• _How to complete this task_
The answer is all of the entries below, repeated exactly and free of pictures.

• _Material for the task_
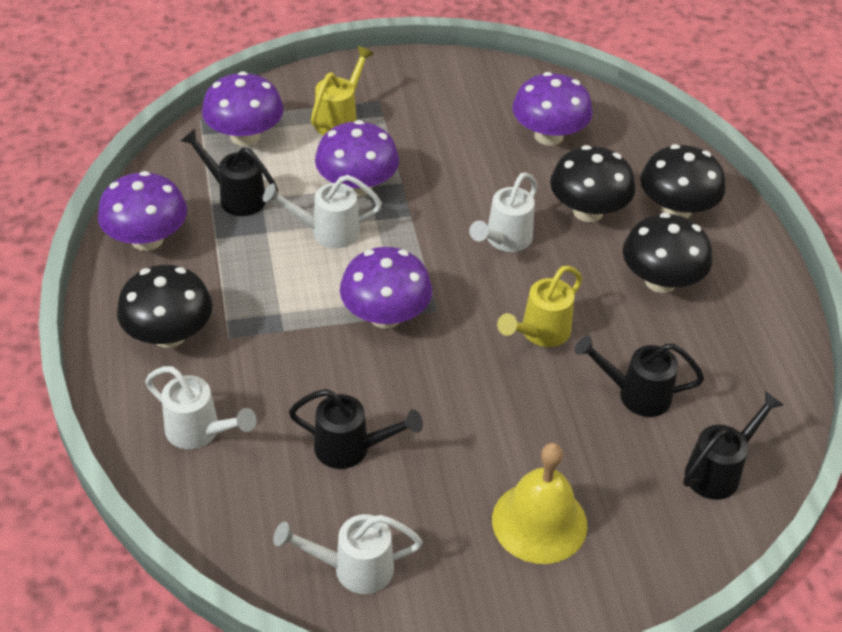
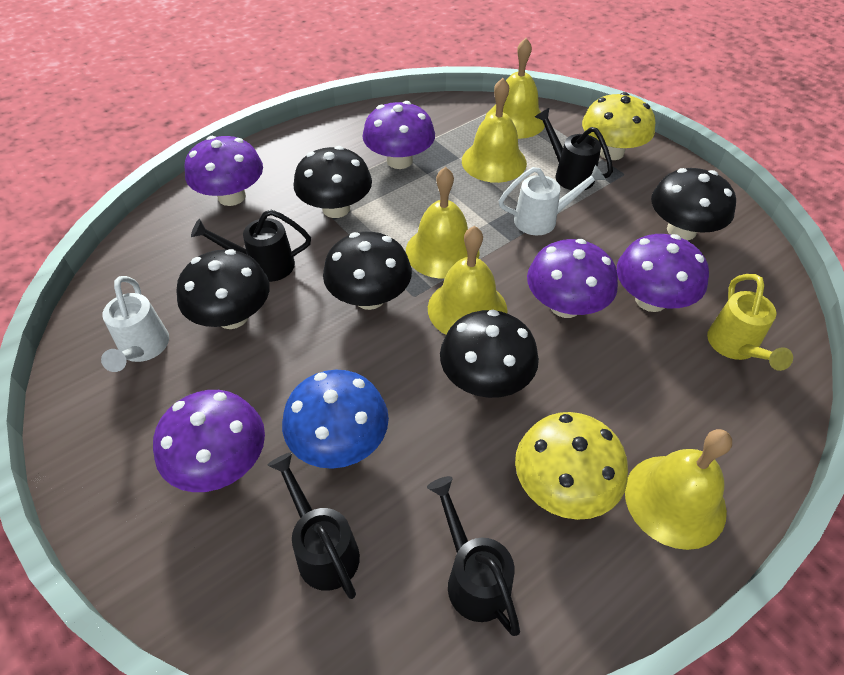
black mushroom: 4 -> 5
blue mushroom: 0 -> 1
white watering can: 4 -> 2
yellow bell: 1 -> 5
yellow mushroom: 0 -> 2
yellow watering can: 2 -> 1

• _Response_
black mushroom: 4 -> 5
blue mushroom: 0 -> 1
white watering can: 4 -> 2
yellow bell: 1 -> 5
yellow mushroom: 0 -> 2
yellow watering can: 2 -> 1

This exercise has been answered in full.